>>

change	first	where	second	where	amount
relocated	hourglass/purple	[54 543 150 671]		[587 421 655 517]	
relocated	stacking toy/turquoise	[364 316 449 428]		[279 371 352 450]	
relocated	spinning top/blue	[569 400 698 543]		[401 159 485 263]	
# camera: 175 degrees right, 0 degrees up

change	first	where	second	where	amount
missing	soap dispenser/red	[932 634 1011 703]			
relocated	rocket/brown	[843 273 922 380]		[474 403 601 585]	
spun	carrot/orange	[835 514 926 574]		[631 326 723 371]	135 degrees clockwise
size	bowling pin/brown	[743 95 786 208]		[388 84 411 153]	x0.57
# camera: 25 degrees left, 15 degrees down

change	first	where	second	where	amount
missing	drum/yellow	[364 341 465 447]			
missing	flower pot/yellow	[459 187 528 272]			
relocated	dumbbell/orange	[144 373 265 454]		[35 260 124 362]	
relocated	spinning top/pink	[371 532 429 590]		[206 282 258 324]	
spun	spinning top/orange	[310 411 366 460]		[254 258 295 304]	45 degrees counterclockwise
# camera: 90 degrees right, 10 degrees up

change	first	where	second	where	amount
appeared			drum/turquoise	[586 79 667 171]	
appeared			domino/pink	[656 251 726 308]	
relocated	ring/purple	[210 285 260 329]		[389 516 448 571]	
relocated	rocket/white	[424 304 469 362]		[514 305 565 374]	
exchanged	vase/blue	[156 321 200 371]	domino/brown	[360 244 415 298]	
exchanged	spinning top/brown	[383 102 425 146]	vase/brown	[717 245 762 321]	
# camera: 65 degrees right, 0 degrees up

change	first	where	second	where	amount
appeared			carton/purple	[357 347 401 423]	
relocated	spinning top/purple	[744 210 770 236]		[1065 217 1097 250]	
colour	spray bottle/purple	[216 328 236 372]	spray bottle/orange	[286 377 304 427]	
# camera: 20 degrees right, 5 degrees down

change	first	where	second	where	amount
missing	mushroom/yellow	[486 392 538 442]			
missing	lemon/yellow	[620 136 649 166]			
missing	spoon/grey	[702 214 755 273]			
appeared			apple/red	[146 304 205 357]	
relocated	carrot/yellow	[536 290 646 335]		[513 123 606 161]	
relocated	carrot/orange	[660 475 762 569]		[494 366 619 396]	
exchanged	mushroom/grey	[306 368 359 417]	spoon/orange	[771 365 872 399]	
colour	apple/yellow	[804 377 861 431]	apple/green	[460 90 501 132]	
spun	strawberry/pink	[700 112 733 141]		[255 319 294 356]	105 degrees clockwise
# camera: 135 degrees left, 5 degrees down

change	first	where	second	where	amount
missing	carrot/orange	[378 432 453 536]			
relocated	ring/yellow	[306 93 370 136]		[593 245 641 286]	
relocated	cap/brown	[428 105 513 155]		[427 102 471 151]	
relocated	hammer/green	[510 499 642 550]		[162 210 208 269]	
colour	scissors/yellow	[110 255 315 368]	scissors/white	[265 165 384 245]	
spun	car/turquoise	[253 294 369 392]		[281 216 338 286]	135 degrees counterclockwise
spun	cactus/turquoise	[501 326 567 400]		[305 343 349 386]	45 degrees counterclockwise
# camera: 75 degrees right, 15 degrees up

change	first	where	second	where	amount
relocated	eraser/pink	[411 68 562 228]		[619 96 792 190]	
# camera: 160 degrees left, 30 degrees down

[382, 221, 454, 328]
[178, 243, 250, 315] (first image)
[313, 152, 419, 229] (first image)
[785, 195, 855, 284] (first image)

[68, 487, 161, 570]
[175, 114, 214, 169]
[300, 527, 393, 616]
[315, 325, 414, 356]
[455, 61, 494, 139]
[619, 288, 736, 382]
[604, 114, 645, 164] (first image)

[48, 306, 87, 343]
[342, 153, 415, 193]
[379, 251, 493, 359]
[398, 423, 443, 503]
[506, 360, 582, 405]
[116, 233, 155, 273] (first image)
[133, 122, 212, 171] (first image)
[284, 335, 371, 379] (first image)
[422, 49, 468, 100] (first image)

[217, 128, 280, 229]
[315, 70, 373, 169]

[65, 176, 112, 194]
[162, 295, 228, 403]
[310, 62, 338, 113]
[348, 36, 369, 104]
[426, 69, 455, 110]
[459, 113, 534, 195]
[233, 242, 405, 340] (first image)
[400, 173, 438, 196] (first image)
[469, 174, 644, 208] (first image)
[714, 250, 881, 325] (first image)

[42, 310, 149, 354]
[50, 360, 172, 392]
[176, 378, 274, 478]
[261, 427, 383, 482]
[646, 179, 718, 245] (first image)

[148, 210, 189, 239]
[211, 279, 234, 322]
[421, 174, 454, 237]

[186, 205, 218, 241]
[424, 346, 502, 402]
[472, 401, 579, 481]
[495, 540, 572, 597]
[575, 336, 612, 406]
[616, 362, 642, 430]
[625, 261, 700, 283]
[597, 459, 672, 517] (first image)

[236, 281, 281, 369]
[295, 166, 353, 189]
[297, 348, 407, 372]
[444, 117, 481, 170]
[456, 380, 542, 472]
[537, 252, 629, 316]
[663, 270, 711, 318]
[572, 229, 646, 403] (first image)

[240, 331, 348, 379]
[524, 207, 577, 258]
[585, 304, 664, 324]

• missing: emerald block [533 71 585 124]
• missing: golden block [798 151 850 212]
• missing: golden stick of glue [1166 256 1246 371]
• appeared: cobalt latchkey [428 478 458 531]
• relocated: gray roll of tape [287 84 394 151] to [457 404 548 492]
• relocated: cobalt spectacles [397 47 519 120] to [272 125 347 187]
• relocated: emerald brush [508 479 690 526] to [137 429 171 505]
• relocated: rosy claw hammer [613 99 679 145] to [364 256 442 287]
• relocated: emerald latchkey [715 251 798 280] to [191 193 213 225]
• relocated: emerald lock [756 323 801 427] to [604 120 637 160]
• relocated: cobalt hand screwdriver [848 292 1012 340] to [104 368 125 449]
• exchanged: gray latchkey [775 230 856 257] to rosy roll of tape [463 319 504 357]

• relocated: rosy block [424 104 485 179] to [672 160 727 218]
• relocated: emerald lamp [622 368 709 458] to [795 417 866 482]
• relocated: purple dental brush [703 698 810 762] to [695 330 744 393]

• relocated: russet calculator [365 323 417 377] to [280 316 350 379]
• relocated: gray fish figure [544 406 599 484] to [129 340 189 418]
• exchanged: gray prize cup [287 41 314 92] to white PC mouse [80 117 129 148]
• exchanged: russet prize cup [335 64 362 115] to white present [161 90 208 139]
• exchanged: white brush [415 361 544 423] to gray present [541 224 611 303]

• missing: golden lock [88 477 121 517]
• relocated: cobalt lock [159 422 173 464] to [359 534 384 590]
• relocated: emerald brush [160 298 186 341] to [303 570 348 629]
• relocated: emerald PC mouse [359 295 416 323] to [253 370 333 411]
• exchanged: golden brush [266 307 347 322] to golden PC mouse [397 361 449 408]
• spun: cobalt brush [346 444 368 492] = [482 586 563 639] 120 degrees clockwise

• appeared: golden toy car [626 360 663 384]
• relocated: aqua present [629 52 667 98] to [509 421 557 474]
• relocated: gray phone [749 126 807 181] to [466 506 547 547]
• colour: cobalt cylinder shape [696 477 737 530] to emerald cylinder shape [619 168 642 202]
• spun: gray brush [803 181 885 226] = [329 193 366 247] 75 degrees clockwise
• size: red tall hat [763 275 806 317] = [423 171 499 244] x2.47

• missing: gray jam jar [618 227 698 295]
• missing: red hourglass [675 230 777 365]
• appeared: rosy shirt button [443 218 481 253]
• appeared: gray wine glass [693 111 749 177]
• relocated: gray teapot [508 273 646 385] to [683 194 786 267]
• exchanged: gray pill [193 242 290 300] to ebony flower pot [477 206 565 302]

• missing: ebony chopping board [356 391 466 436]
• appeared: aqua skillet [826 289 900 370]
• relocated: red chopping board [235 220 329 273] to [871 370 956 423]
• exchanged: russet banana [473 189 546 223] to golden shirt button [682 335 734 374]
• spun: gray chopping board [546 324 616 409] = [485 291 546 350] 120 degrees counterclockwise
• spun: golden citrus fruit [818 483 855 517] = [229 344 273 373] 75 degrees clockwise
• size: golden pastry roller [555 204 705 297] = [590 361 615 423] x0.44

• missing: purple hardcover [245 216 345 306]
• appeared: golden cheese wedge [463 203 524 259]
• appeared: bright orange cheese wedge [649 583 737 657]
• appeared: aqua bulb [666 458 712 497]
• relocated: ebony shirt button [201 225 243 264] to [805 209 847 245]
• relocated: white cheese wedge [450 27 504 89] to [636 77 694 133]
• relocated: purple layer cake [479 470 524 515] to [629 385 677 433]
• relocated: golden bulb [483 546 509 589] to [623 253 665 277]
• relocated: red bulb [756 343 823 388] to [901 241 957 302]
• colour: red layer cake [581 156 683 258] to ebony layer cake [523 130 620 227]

<<

■ What the task asks ■
Repeat, word for word, the lines from the opening of the material through the line containing "159 485 263]".

■ Task response ■
change	first	where	second	where	amount
relocated	hourglass/purple	[54 543 150 671]		[587 421 655 517]	
relocated	stacking toy/turquoise	[364 316 449 428]		[279 371 352 450]	
relocated	spinning top/blue	[569 400 698 543]		[401 159 485 263]	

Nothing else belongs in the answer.